Task brief |
Figure out the number of lines in the entries that hold the string "bear", then give that number and nothing else.

BEGIN Dataset entries

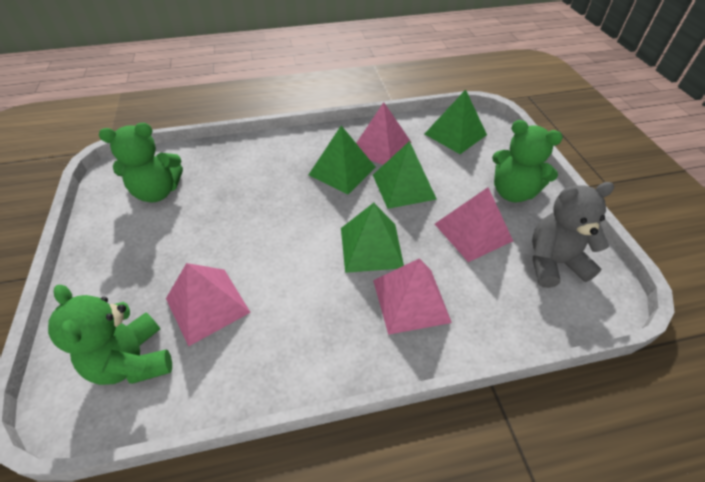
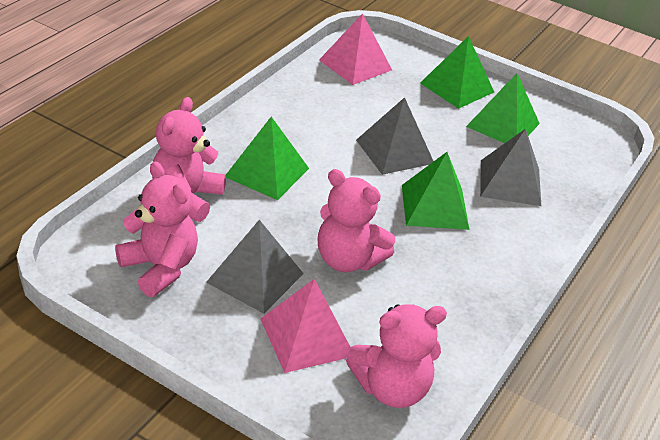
green teddy bear: 3 -> 0
grey pyramid: 0 -> 3
grey teddy bear: 1 -> 0
pink pyramid: 4 -> 2
pink teddy bear: 0 -> 4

END Dataset entries

Solution to this problem |
3